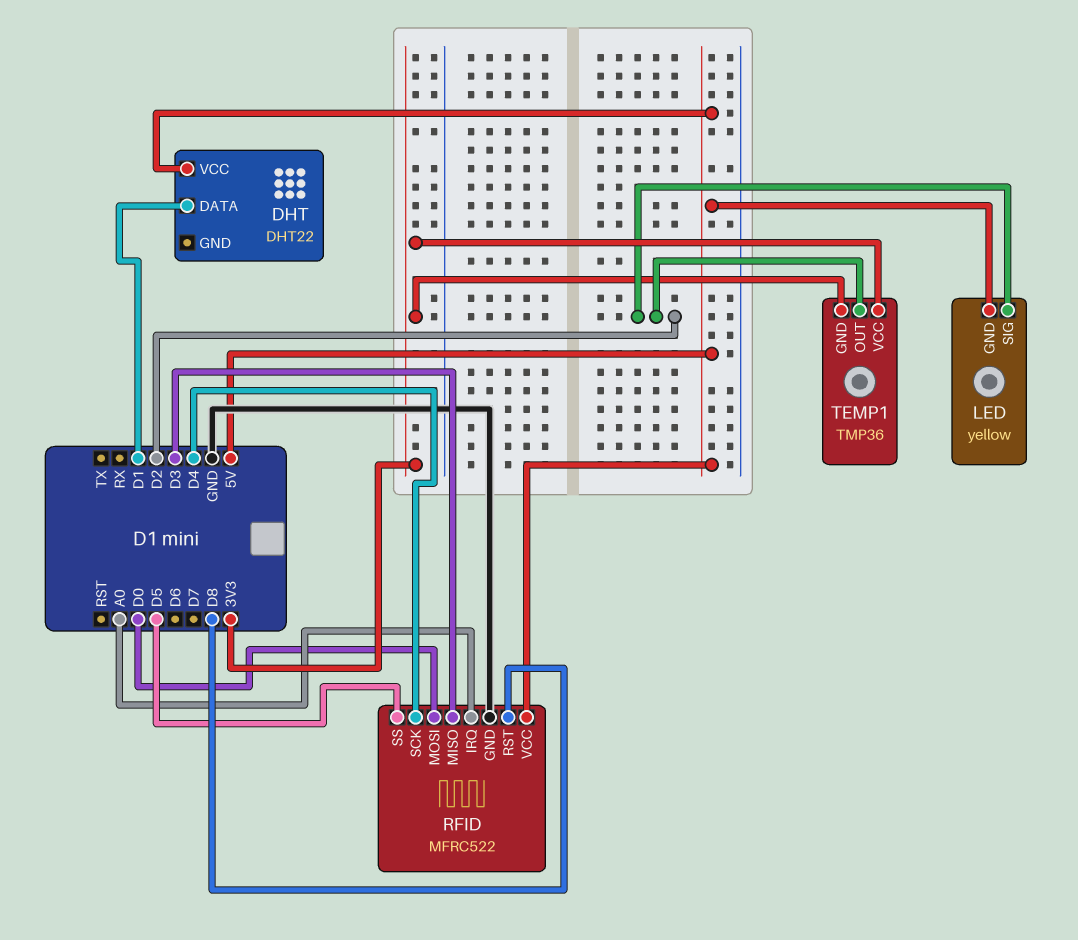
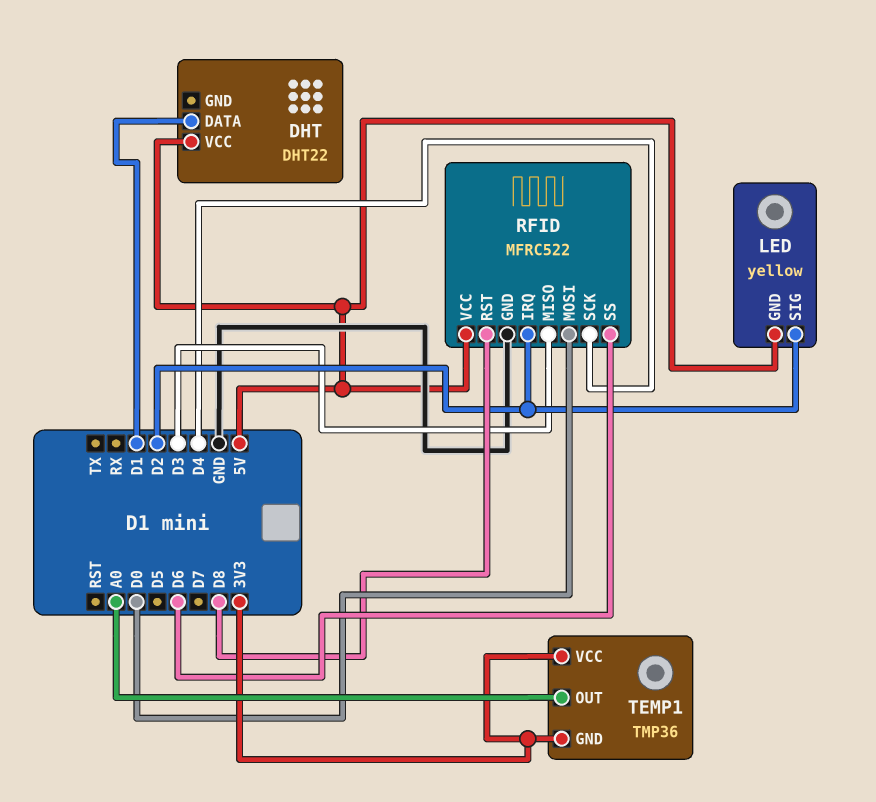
RFID pin IRQ: A0 -> D2
RFID pin SS: D5 -> D6
TEMP1 pin OUT: D2 -> A0

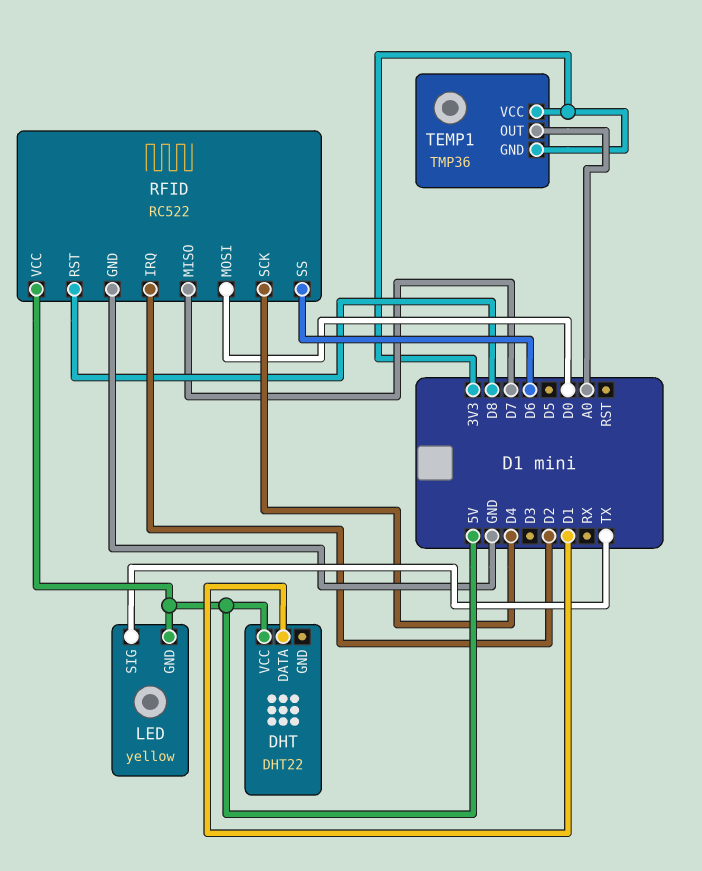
LED pin SIG: D2 -> TX
RFID: MFRC522 -> RC522
RFID pin MISO: D3 -> D7

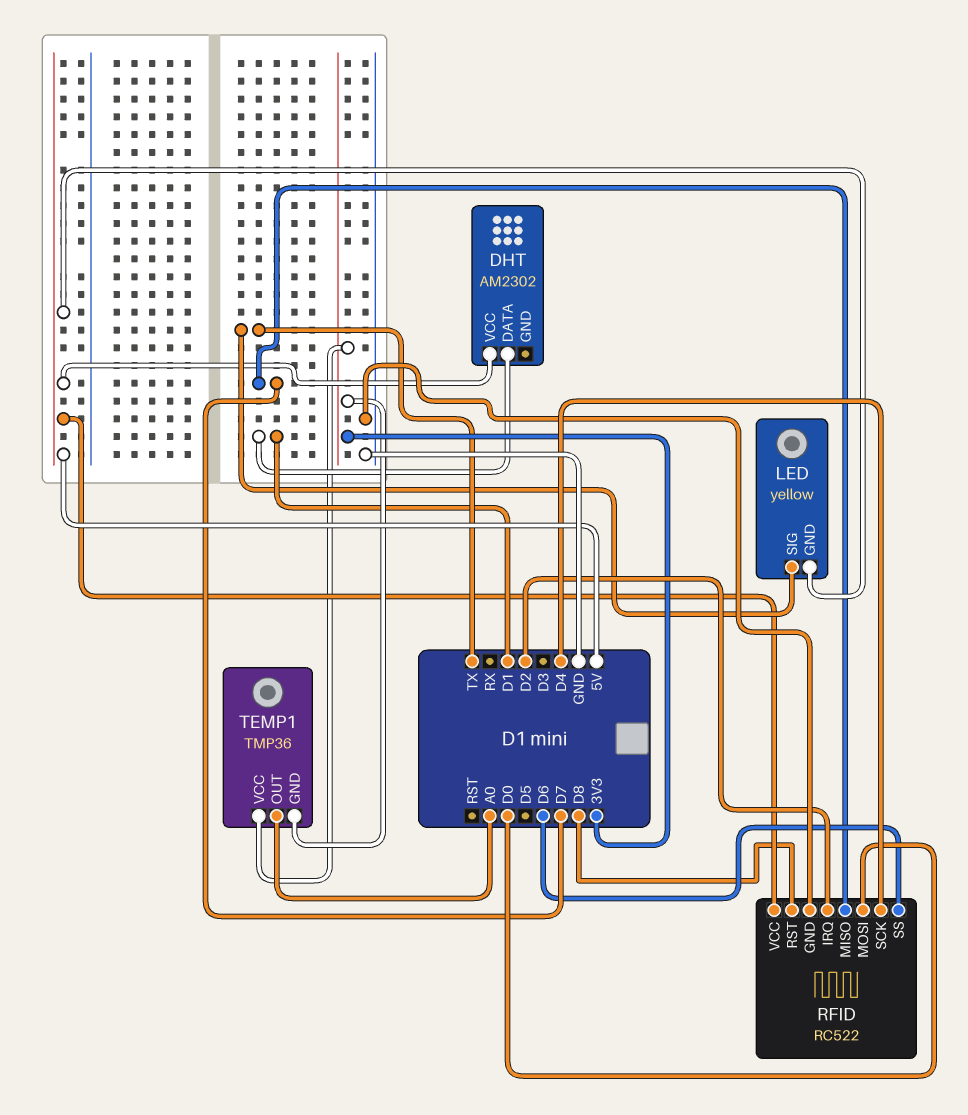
DHT: DHT22 -> AM2302

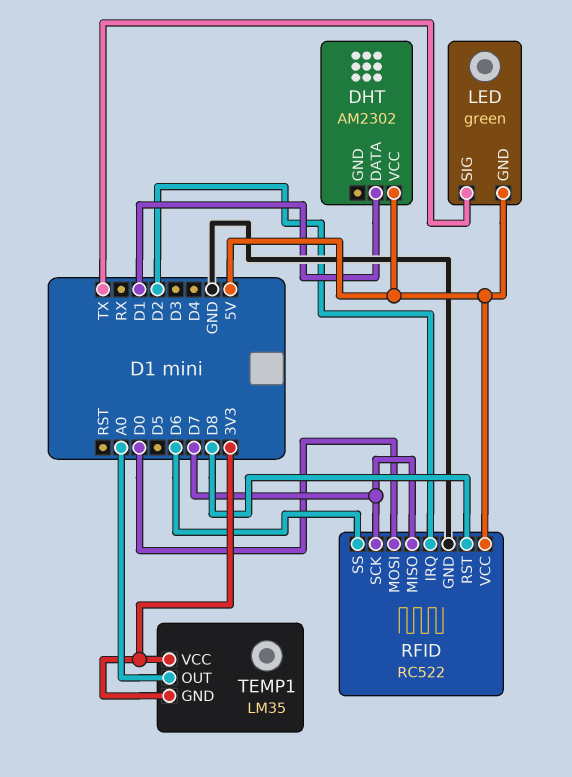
LED: yellow -> green
RFID pin SCK: D4 -> D7
TEMP1: TMP36 -> LM35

··········

Task statement: Where a picture appears, skip it; repeat everything else in the data exactly.

Exercise solution:
RFID pin IRQ: A0 -> D2
RFID pin SS: D5 -> D6
TEMP1 pin OUT: D2 -> A0

LED pin SIG: D2 -> TX
RFID: MFRC522 -> RC522
RFID pin MISO: D3 -> D7

DHT: DHT22 -> AM2302

LED: yellow -> green
RFID pin SCK: D4 -> D7
TEMP1: TMP36 -> LM35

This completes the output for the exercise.